[Data for this exercise — start]

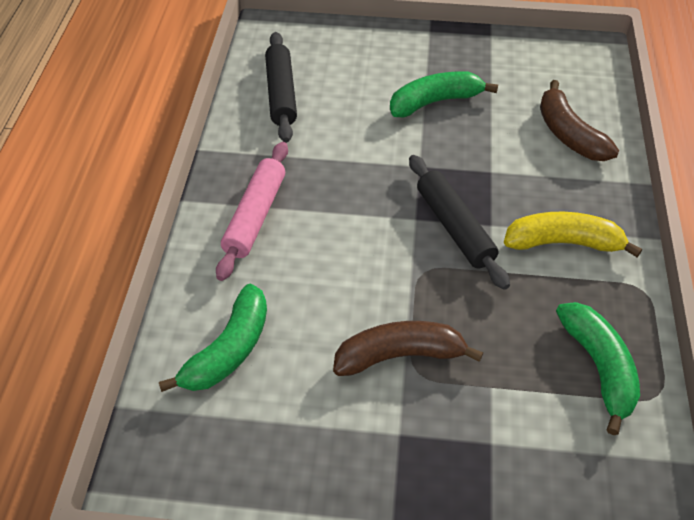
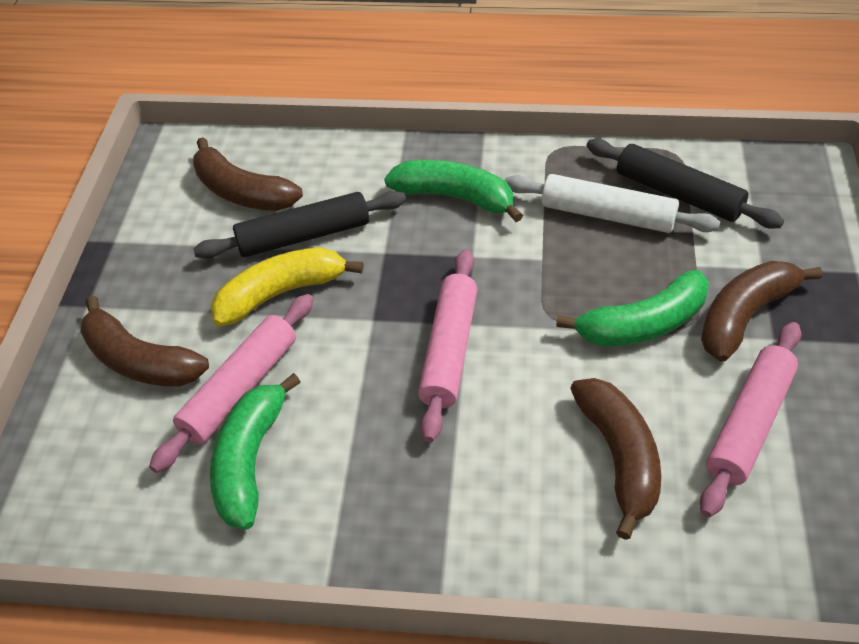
brown banana: 2 -> 4
pink rolling pin: 1 -> 3
white rolling pin: 0 -> 1

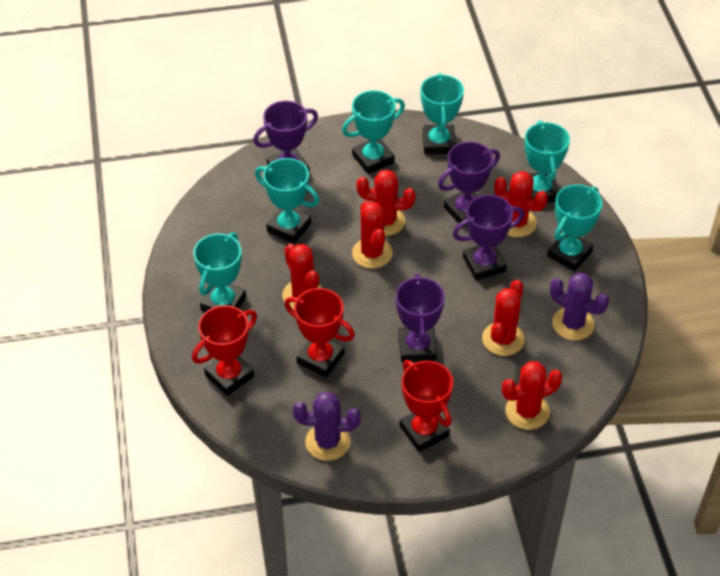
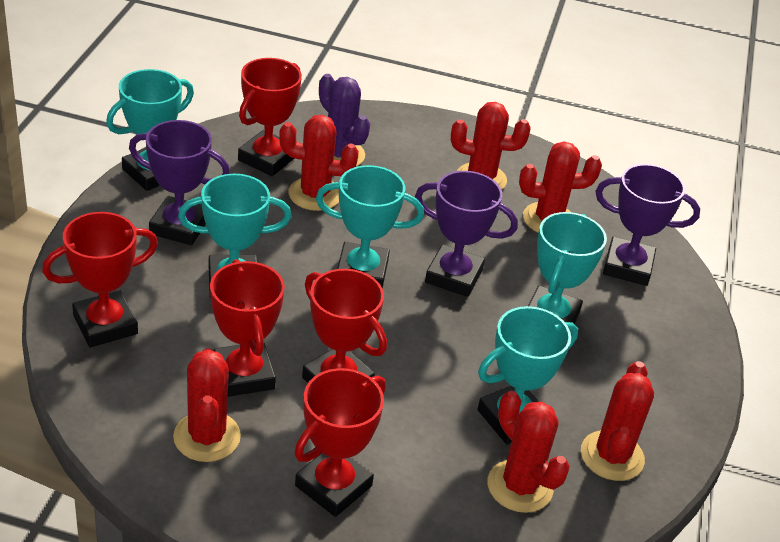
purple cactus: 2 -> 1
purple trophy: 4 -> 3
red trophy: 3 -> 5
turquoise trophy: 6 -> 5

[Data for this exercise — finish]

▸ **Aim of the task**: Look for the word "rolling". Copy out every line of the data that has it.

▸ **Answer for the task**:
pink rolling pin: 1 -> 3
white rolling pin: 0 -> 1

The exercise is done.